§ Assignment:
Would you return the listing that follows exactly, leaving its pictures behind?

§ Material shown:
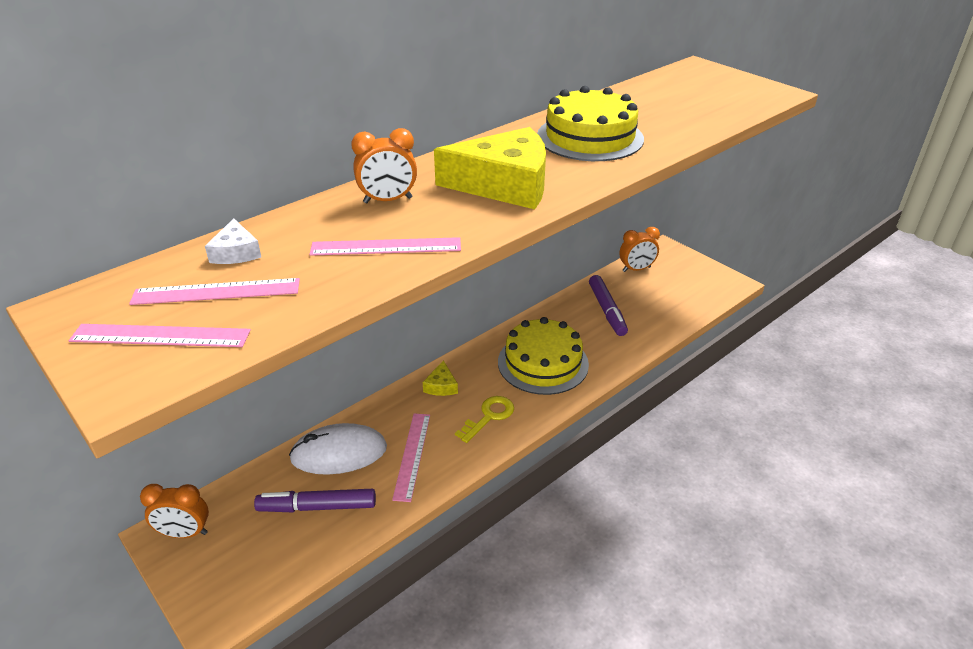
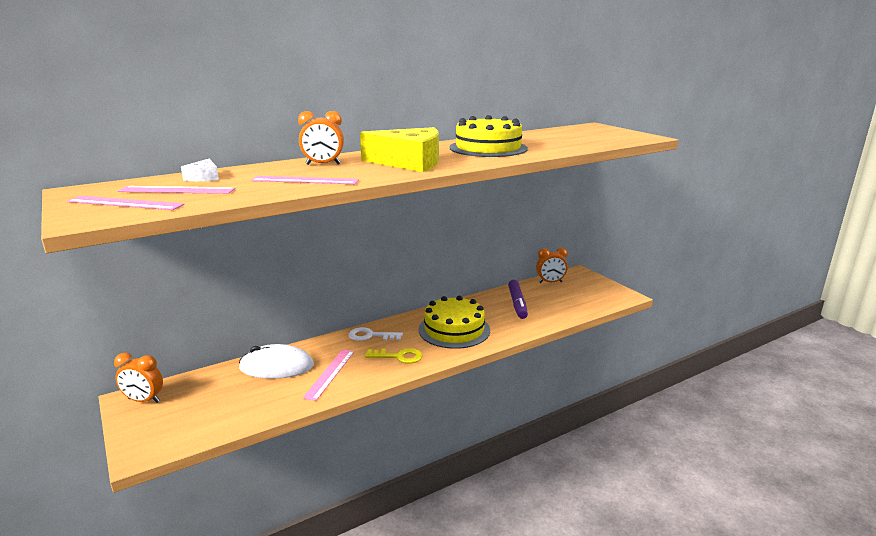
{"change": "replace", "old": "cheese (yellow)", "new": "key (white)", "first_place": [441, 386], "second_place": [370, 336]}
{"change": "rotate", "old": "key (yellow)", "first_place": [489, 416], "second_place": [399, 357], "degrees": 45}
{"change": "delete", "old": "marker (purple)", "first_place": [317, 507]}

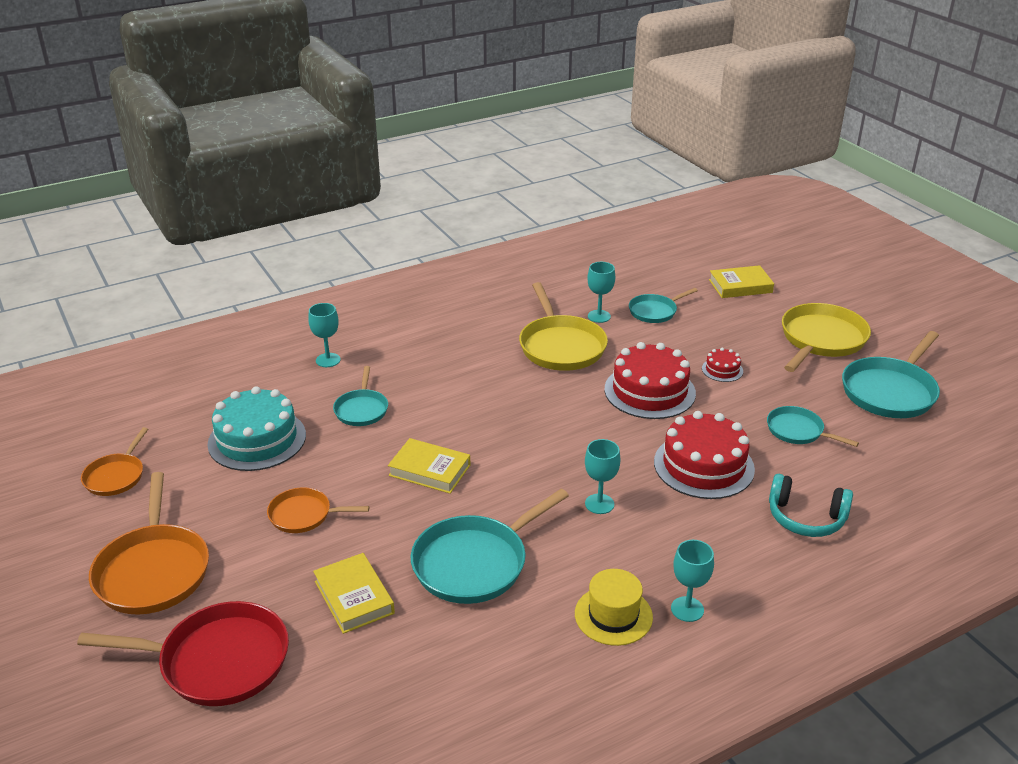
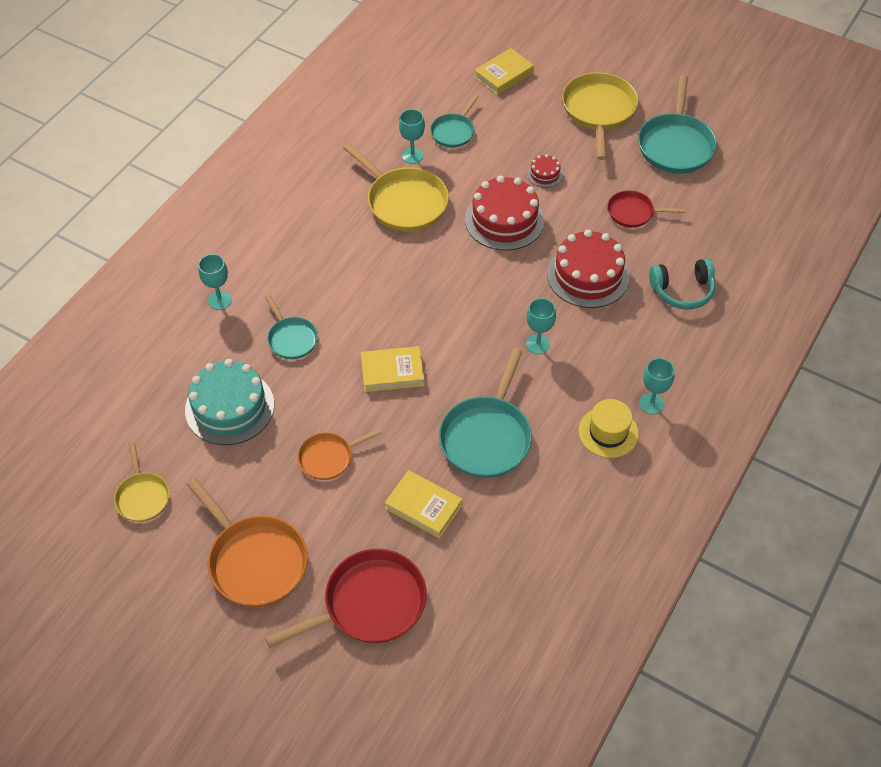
{"change": "recolor", "old": "pan (orange)", "new": "pan (yellow)", "first_place": [116, 476], "second_place": [142, 496]}
{"change": "recolor", "old": "pan (turquoise)", "new": "pan (red)", "first_place": [798, 431], "second_place": [633, 212]}

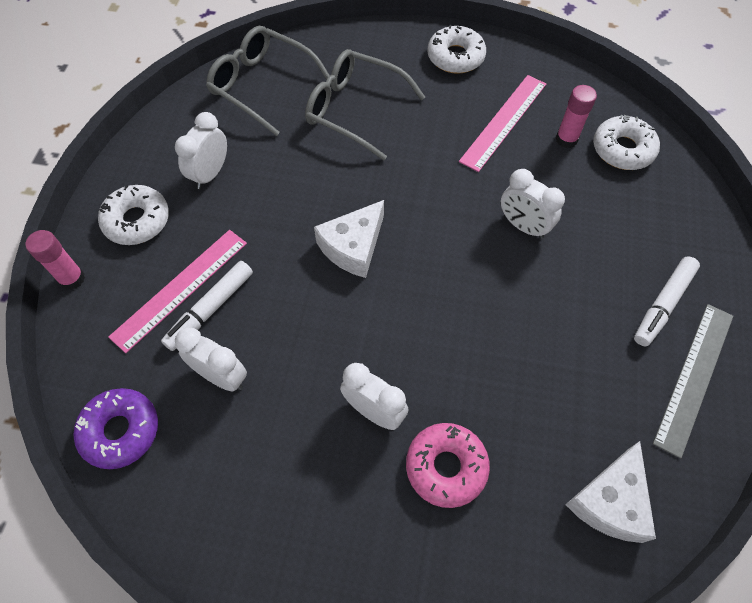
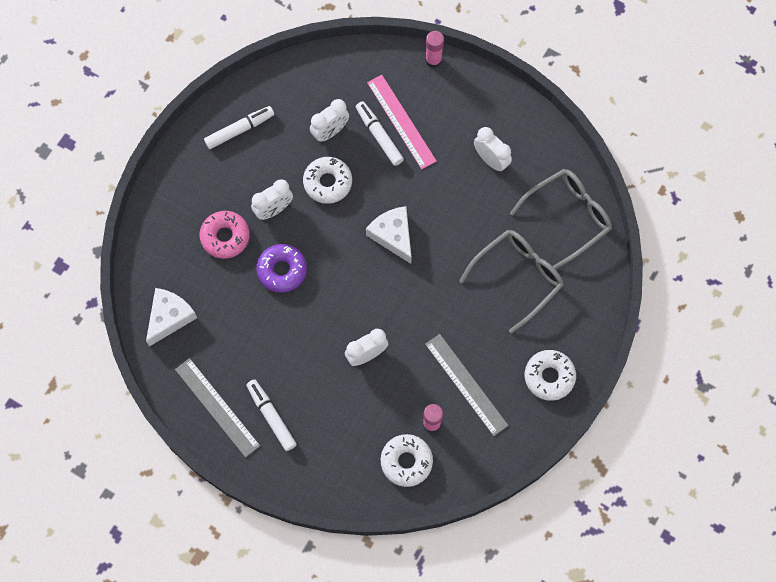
{"change": "rotate", "old": "cheese (white)", "first_place": [610, 501], "second_place": [169, 317], "degrees": 75}
{"change": "insert", "new": "marker (white)", "second_place": [239, 130]}
{"change": "move", "old": "donut (purple)", "first_place": [120, 431], "second_place": [282, 270]}
{"change": "move", "old": "donut (white)", "first_place": [137, 221], "second_place": [327, 182]}
{"change": "recolor", "old": "ruler (pink)", "new": "ruler (grey)", "first_place": [503, 121], "second_place": [466, 384]}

§ Your response:
{"change": "replace", "old": "cheese (yellow)", "new": "key (white)", "first_place": [441, 386], "second_place": [370, 336]}
{"change": "rotate", "old": "key (yellow)", "first_place": [489, 416], "second_place": [399, 357], "degrees": 45}
{"change": "delete", "old": "marker (purple)", "first_place": [317, 507]}

{"change": "recolor", "old": "pan (orange)", "new": "pan (yellow)", "first_place": [116, 476], "second_place": [142, 496]}
{"change": "recolor", "old": "pan (turquoise)", "new": "pan (red)", "first_place": [798, 431], "second_place": [633, 212]}

{"change": "rotate", "old": "cheese (white)", "first_place": [610, 501], "second_place": [169, 317], "degrees": 75}
{"change": "insert", "new": "marker (white)", "second_place": [239, 130]}
{"change": "move", "old": "donut (purple)", "first_place": [120, 431], "second_place": [282, 270]}
{"change": "move", "old": "donut (white)", "first_place": [137, 221], "second_place": [327, 182]}
{"change": "recolor", "old": "ruler (pink)", "new": "ruler (grey)", "first_place": [503, 121], "second_place": [466, 384]}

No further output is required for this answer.